- Work order
Retype each entry exactly as written, and keep the pictures out of the copy.

(Stepwise shape edit descriptions)

---+---

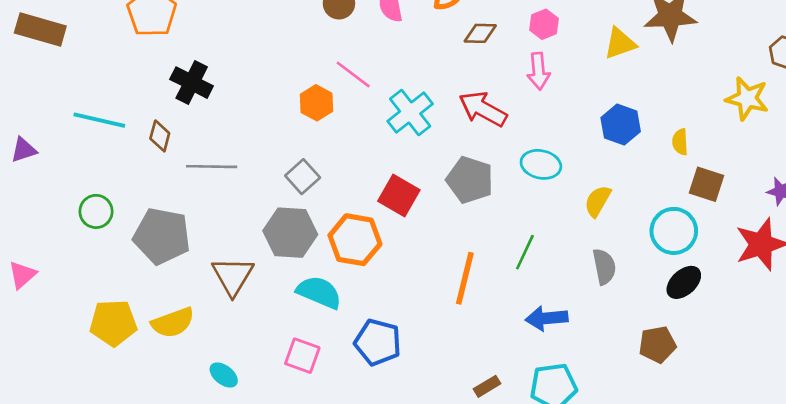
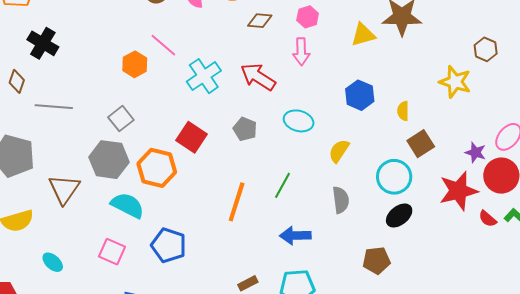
gray pentagon: (470, 180) -> (245, 129), size x0.7
brown square: (706, 184) -> (421, 144), turned 36

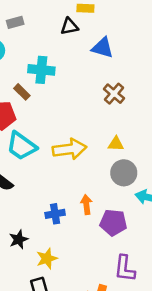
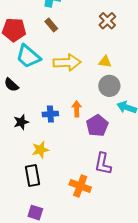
brown rectangle: (22, 92) -> (51, 25), moved
purple pentagon: (113, 223) -> (97, 125), turned 30
black star: (19, 239) -> (21, 122), moved

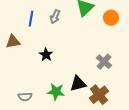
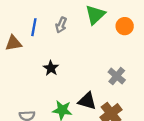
brown triangle: (13, 42) -> (13, 43), moved
black triangle: (78, 84) -> (87, 101), turned 30

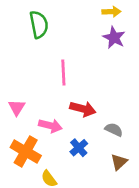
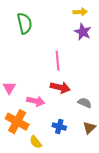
pink line: (63, 73) -> (58, 61), moved
blue cross: (79, 148) -> (59, 126), moved, turned -32

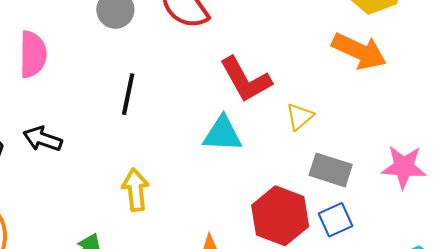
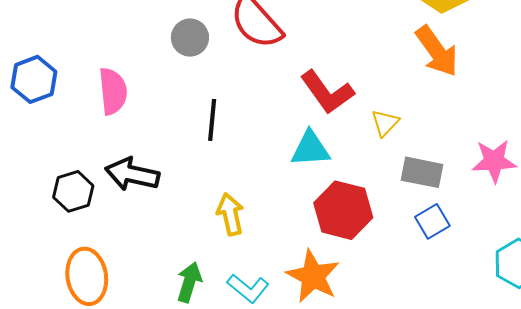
orange arrow: (359, 51) -> (437, 51), turned 36
black arrow: (43, 139) -> (132, 174), size x1.4
red hexagon: (280, 216) -> (343, 210), moved

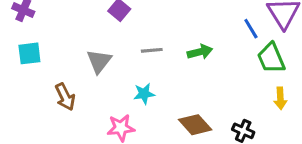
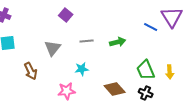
blue line: (251, 29) -> (151, 27), turned -32
green trapezoid: (271, 58) -> (146, 70), moved

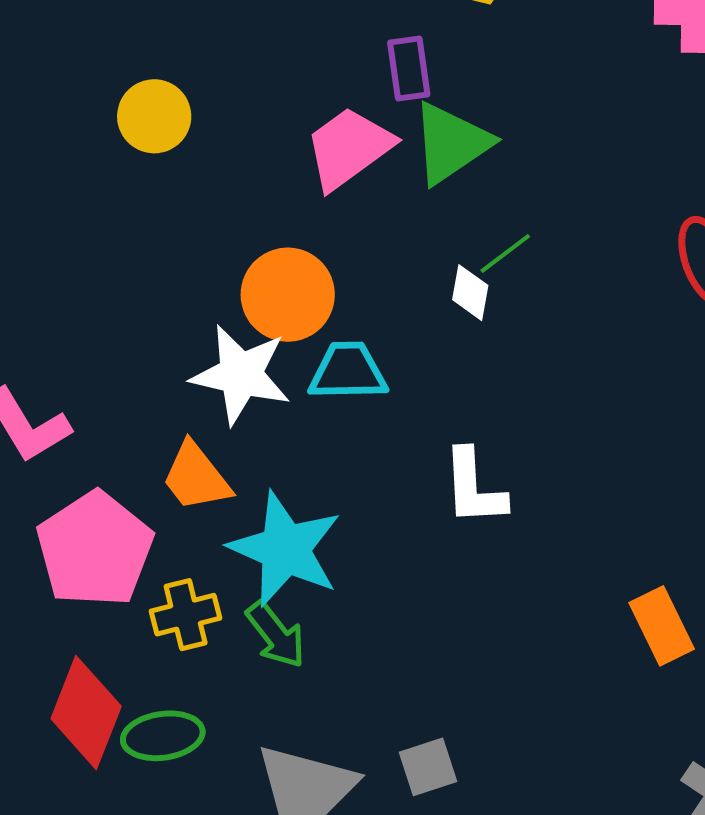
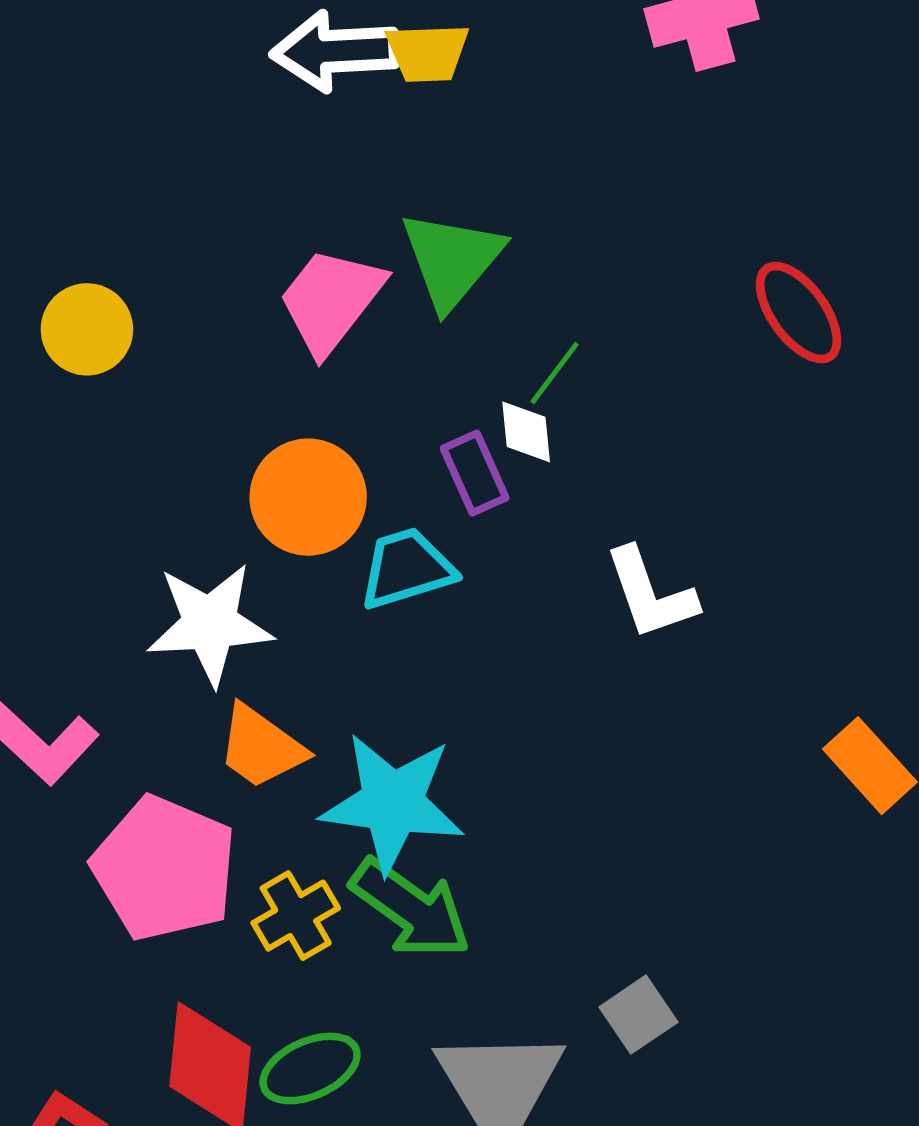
purple rectangle: (409, 69) -> (475, 473), moved
white star: (241, 375) -> (210, 624), moved
white L-shape: (474, 487) -> (650, 594), moved
green arrow: (276, 635) -> (411, 908), size x1.4

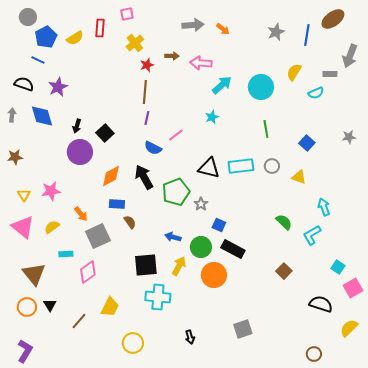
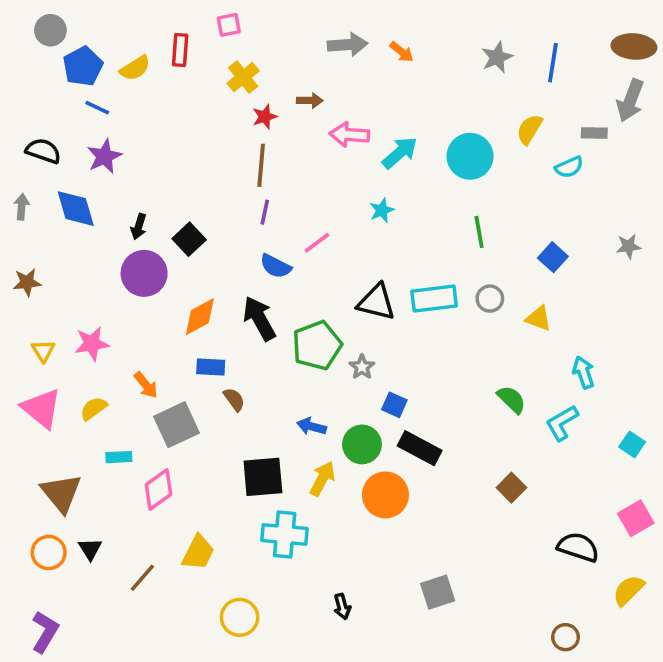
brown ellipse: (333, 19) -> (634, 46), moved, turned 40
blue line: (38, 60) -> (97, 108), moved
pink arrow: (201, 63) -> (349, 135), moved
cyan square: (338, 267) -> (632, 444), moved

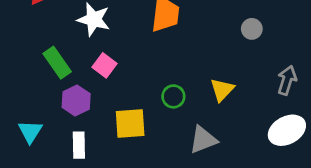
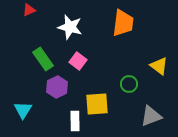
yellow triangle: (222, 90) -> (159, 66), moved, turned -36
white rectangle: (79, 145) -> (75, 121), moved

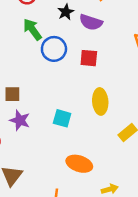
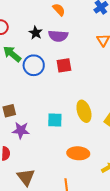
yellow ellipse: (100, 101) -> (84, 111), moved

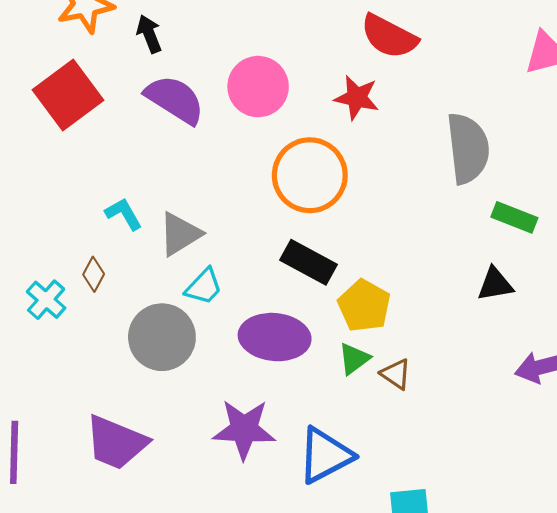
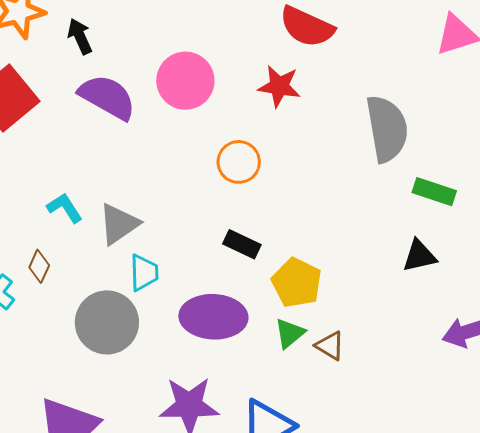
orange circle: (310, 175) -> (239, 162), size x0.6
black rectangle: (309, 262) -> (242, 244), size x0.7
cyan trapezoid: (204, 287) -> (144, 273), turned -42

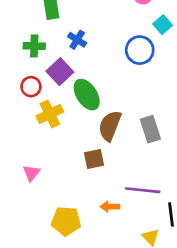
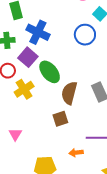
blue cross: (77, 40) -> (38, 32), size x1.6

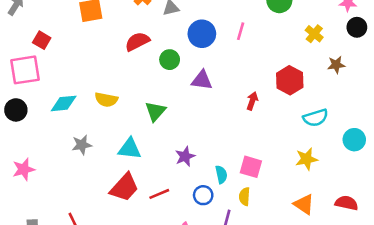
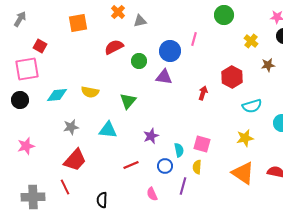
blue circle: (202, 34) -> (170, 51), moved
red trapezoid: (124, 187) -> (75, 160), moved
orange triangle: (304, 204) -> (243, 173), size x1.4

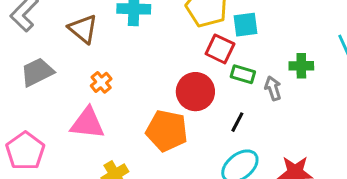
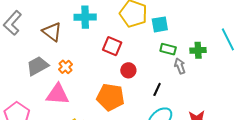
red square: (220, 49) -> (112, 46), moved
gray trapezoid: (37, 72) -> (38, 66), moved
green rectangle: (243, 74) -> (168, 49), moved
red circle: (195, 92) -> (128, 70), size x0.6

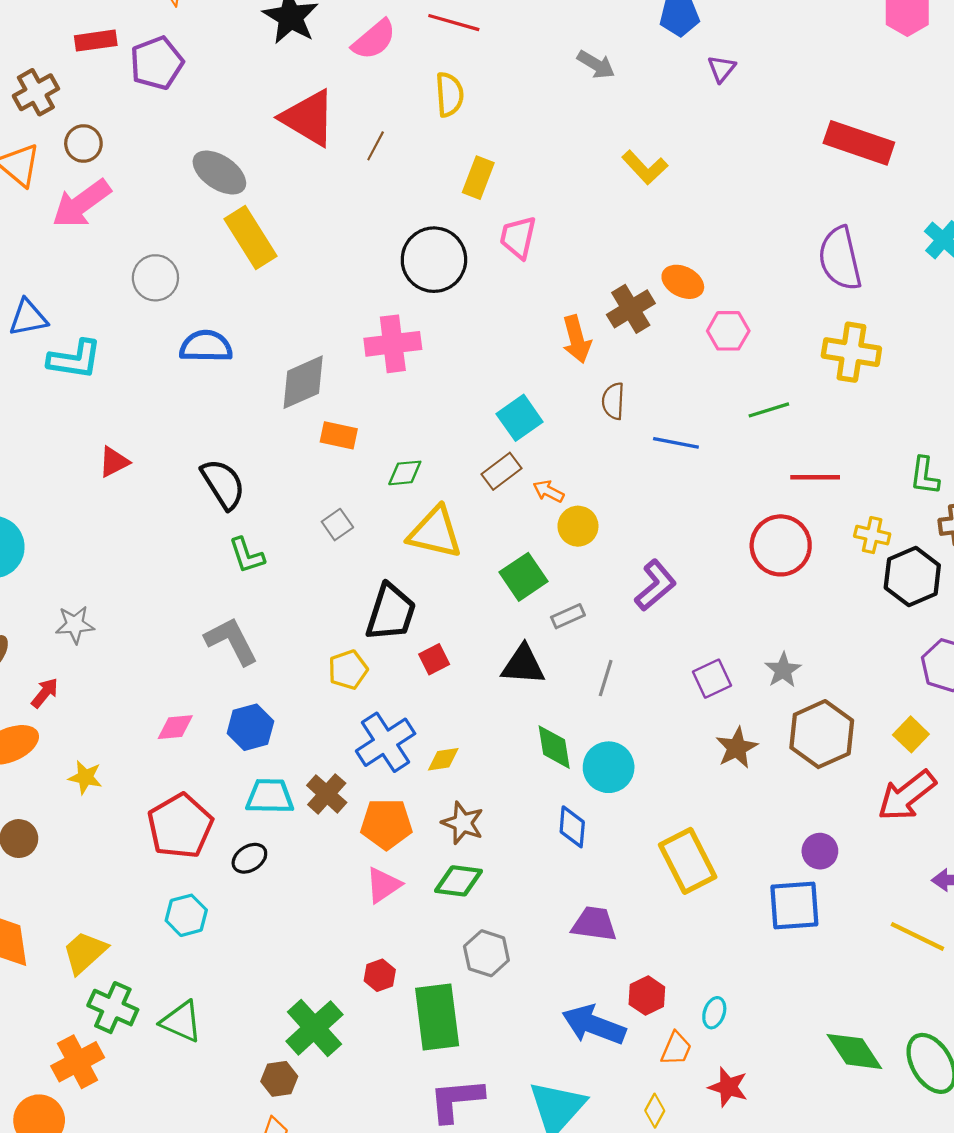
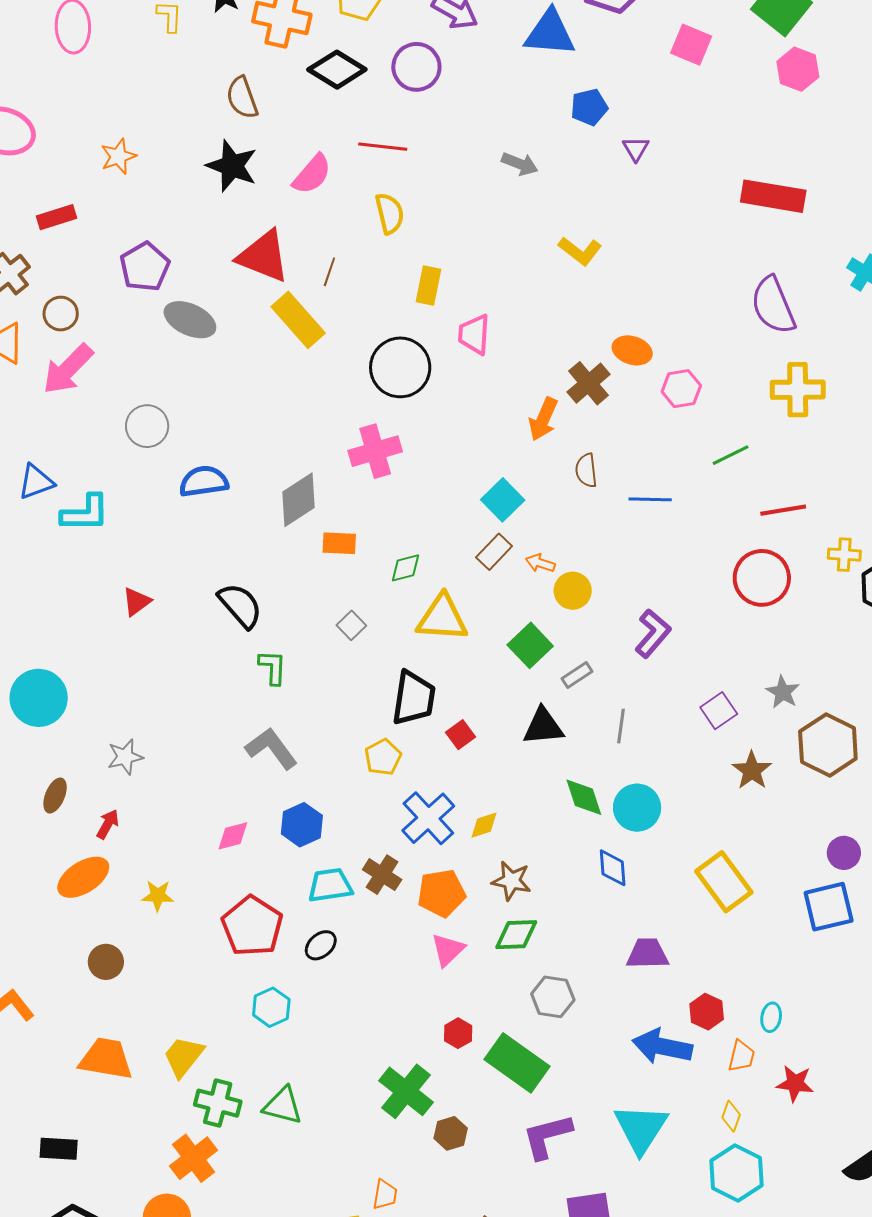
purple pentagon: (157, 63) -> (145, 267), moved
yellow rectangle: (251, 237) -> (298, 320), moved
orange arrow: (577, 339) -> (543, 419), turned 48
green L-shape: (247, 555) -> (273, 667), turned -150
green rectangle: (437, 1017) -> (517, 1063), turned -38
brown hexagon: (279, 1079) -> (451, 1133), moved

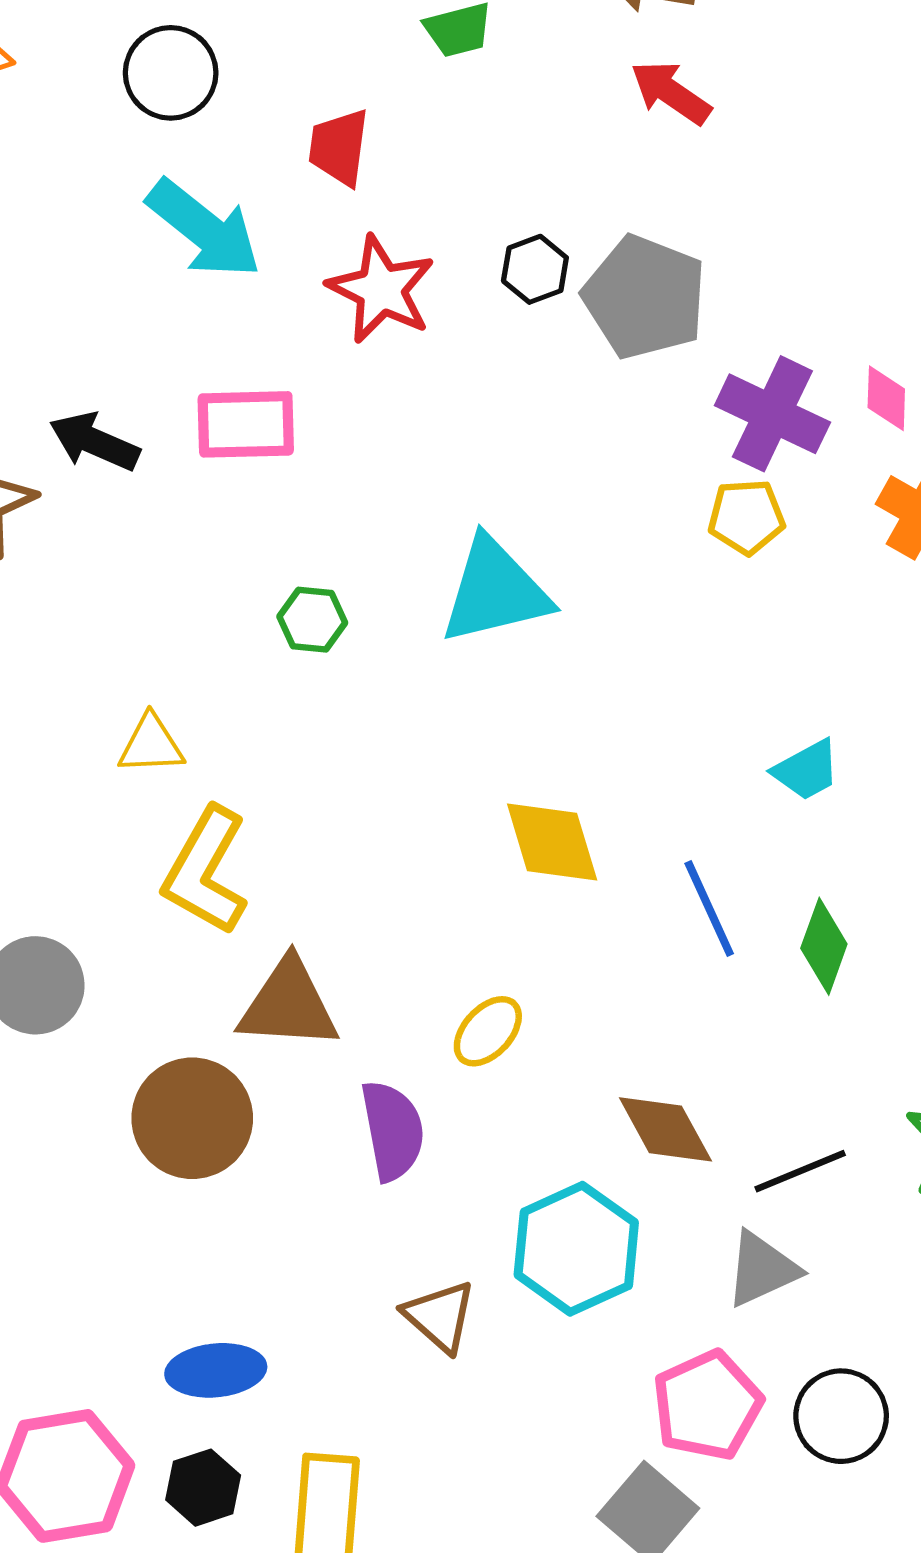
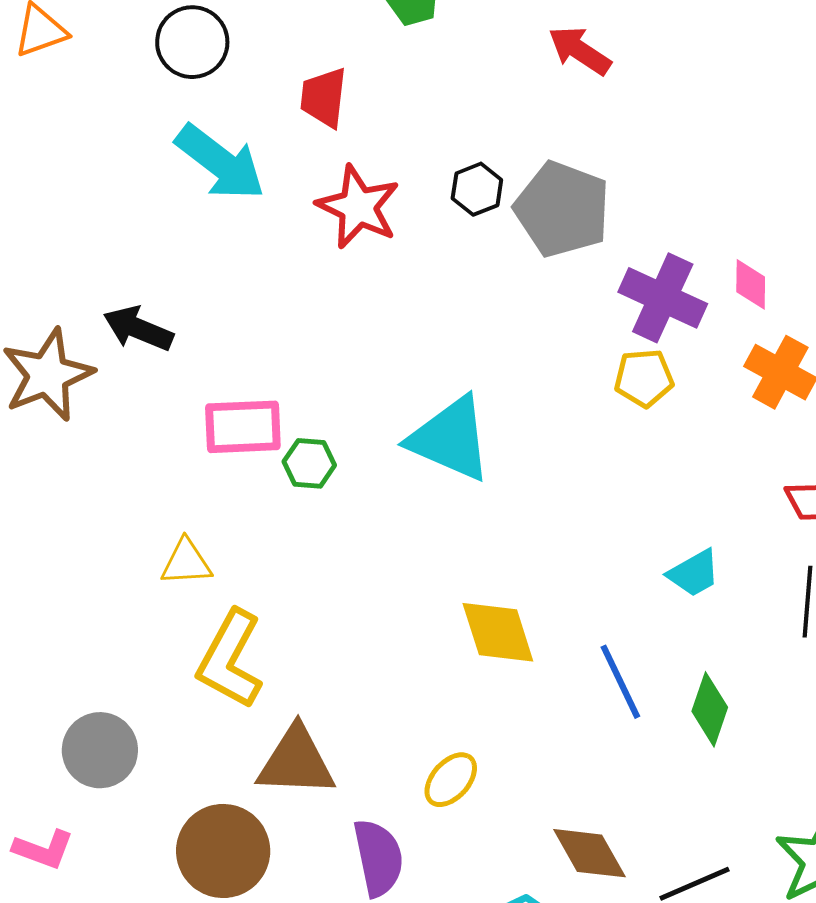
pink rectangle: (246, 424) -> (243, 427), moved
cyan triangle: (495, 591) -> (450, 439), turned 38

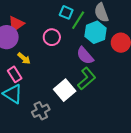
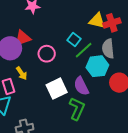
pink circle: (52, 37) -> (47, 54), moved
green L-shape: (87, 79) -> (77, 109), turned -40
white square: (65, 90) -> (57, 89), moved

---+---

- Solution for this exercise
gray pentagon: (470, 180) -> (245, 129), size x0.7
brown square: (706, 184) -> (421, 144), turned 36

brown rectangle: (22, 92) -> (51, 25), moved
purple pentagon: (113, 223) -> (97, 125), turned 30
black star: (19, 239) -> (21, 122), moved

brown triangle: (13, 42) -> (13, 43), moved
black triangle: (78, 84) -> (87, 101), turned 30

pink line: (63, 73) -> (58, 61), moved
blue cross: (79, 148) -> (59, 126), moved, turned -32

orange arrow: (359, 51) -> (437, 51), turned 36
black arrow: (43, 139) -> (132, 174), size x1.4
red hexagon: (280, 216) -> (343, 210), moved

blue line: (251, 29) -> (151, 27), turned -32
green trapezoid: (271, 58) -> (146, 70), moved

purple rectangle: (409, 69) -> (475, 473), moved
white star: (241, 375) -> (210, 624), moved
white L-shape: (474, 487) -> (650, 594), moved
green arrow: (276, 635) -> (411, 908), size x1.4

brown ellipse: (333, 19) -> (634, 46), moved, turned 40
blue line: (38, 60) -> (97, 108), moved
pink arrow: (201, 63) -> (349, 135), moved
cyan square: (338, 267) -> (632, 444), moved

yellow triangle: (222, 90) -> (159, 66), moved, turned -36
white rectangle: (79, 145) -> (75, 121), moved

yellow ellipse: (100, 101) -> (84, 111), moved

orange circle: (310, 175) -> (239, 162), size x0.6
black rectangle: (309, 262) -> (242, 244), size x0.7
cyan trapezoid: (204, 287) -> (144, 273), turned -42

blue cross: (77, 40) -> (38, 32), size x1.6

blue circle: (202, 34) -> (170, 51), moved
red trapezoid: (124, 187) -> (75, 160), moved
orange triangle: (304, 204) -> (243, 173), size x1.4

red square: (220, 49) -> (112, 46), moved
gray trapezoid: (37, 72) -> (38, 66), moved
green rectangle: (243, 74) -> (168, 49), moved
red circle: (195, 92) -> (128, 70), size x0.6

purple pentagon: (157, 63) -> (145, 267), moved
yellow rectangle: (251, 237) -> (298, 320), moved
orange arrow: (577, 339) -> (543, 419), turned 48
green L-shape: (247, 555) -> (273, 667), turned -150
green rectangle: (437, 1017) -> (517, 1063), turned -38
brown hexagon: (279, 1079) -> (451, 1133), moved

pink rectangle: (246, 424) -> (243, 427), moved
cyan triangle: (495, 591) -> (450, 439), turned 38

pink circle: (52, 37) -> (47, 54), moved
green L-shape: (87, 79) -> (77, 109), turned -40
white square: (65, 90) -> (57, 89), moved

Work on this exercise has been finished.